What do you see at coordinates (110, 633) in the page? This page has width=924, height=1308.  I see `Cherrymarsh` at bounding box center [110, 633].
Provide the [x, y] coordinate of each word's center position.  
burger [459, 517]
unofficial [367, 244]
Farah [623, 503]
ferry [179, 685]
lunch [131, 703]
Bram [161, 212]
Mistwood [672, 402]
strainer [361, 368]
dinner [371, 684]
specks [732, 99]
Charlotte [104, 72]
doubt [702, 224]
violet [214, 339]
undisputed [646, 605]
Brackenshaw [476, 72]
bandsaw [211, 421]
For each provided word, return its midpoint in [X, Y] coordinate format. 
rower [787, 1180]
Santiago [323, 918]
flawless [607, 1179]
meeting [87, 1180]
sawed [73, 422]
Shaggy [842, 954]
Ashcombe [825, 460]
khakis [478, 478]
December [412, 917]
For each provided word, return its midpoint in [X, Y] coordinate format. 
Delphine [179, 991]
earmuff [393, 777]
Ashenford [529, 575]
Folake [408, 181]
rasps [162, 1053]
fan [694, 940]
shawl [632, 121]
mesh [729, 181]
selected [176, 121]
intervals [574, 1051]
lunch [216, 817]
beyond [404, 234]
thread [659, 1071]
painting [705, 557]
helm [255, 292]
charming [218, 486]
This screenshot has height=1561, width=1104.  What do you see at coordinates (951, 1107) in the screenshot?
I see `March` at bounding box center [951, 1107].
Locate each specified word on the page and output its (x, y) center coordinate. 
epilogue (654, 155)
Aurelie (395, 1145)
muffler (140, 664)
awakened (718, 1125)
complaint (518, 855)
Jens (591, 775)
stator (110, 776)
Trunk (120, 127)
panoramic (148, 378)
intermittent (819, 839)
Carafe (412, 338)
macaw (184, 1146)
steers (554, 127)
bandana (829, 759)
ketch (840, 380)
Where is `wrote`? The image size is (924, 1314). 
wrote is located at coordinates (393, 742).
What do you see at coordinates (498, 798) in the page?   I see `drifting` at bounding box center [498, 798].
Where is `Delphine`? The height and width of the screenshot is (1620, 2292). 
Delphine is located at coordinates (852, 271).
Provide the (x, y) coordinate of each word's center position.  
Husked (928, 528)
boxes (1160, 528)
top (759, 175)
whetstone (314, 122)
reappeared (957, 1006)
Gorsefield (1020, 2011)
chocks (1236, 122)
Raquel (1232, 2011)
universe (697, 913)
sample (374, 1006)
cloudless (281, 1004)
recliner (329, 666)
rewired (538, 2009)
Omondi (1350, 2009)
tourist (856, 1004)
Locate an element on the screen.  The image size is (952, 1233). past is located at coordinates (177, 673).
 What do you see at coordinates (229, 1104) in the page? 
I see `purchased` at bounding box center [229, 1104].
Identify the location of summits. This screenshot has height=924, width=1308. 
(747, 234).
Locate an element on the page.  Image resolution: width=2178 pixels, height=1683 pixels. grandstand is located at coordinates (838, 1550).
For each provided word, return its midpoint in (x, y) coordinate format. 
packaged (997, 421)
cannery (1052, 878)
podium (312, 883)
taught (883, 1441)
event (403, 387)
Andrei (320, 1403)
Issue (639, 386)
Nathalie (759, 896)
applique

Exercise goal: Rewrite all of the data above, switching "provided word" to "listed word" everywhere it occurs and leaving everything else unchanged.

Result below:
What do you see at coordinates (110, 633) in the page? This page has width=924, height=1308.  I see `Cherrymarsh` at bounding box center [110, 633].
Provide the [x, y] coordinate of each word's center position.  
burger [459, 517]
unofficial [367, 244]
Farah [623, 503]
ferry [179, 685]
lunch [131, 703]
Bram [161, 212]
Mistwood [672, 402]
strainer [361, 368]
dinner [371, 684]
specks [732, 99]
Charlotte [104, 72]
doubt [702, 224]
violet [214, 339]
undisputed [646, 605]
Brackenshaw [476, 72]
bandsaw [211, 421]
For each listed word, return its midpoint in [X, Y] coordinate format. 
rower [787, 1180]
Santiago [323, 918]
flawless [607, 1179]
meeting [87, 1180]
sawed [73, 422]
Shaggy [842, 954]
Ashcombe [825, 460]
khakis [478, 478]
December [412, 917]
For each listed word, return its midpoint in [X, Y] coordinate format. 
Delphine [179, 991]
earmuff [393, 777]
Ashenford [529, 575]
Folake [408, 181]
rasps [162, 1053]
fan [694, 940]
shawl [632, 121]
mesh [729, 181]
selected [176, 121]
intervals [574, 1051]
lunch [216, 817]
beyond [404, 234]
thread [659, 1071]
painting [705, 557]
helm [255, 292]
charming [218, 486]
This screenshot has height=1561, width=1104.  What do you see at coordinates (951, 1107) in the screenshot?
I see `March` at bounding box center [951, 1107].
Locate each specified word on the page and output its (x, y) center coordinate. 
epilogue (654, 155)
Aurelie (395, 1145)
muffler (140, 664)
awakened (718, 1125)
complaint (518, 855)
Jens (591, 775)
stator (110, 776)
Trunk (120, 127)
panoramic (148, 378)
intermittent (819, 839)
Carafe (412, 338)
macaw (184, 1146)
steers (554, 127)
bandana (829, 759)
ketch (840, 380)
Where is `wrote`? The image size is (924, 1314). 
wrote is located at coordinates (393, 742).
What do you see at coordinates (498, 798) in the page?   I see `drifting` at bounding box center [498, 798].
Where is `Delphine`? The height and width of the screenshot is (1620, 2292). 
Delphine is located at coordinates (852, 271).
Provide the (x, y) coordinate of each word's center position.  
Husked (928, 528)
boxes (1160, 528)
top (759, 175)
whetstone (314, 122)
reappeared (957, 1006)
Gorsefield (1020, 2011)
chocks (1236, 122)
Raquel (1232, 2011)
universe (697, 913)
sample (374, 1006)
cloudless (281, 1004)
recliner (329, 666)
rewired (538, 2009)
Omondi (1350, 2009)
tourist (856, 1004)
Locate an element on the screen.  The image size is (952, 1233). past is located at coordinates (177, 673).
 What do you see at coordinates (229, 1104) in the page? 
I see `purchased` at bounding box center [229, 1104].
Identify the location of summits. This screenshot has height=924, width=1308. 
(747, 234).
Locate an element on the page.  Image resolution: width=2178 pixels, height=1683 pixels. grandstand is located at coordinates (838, 1550).
For each listed word, return its midpoint in (x, y) coordinate format. 
packaged (997, 421)
cannery (1052, 878)
podium (312, 883)
taught (883, 1441)
event (403, 387)
Andrei (320, 1403)
Issue (639, 386)
Nathalie (759, 896)
applique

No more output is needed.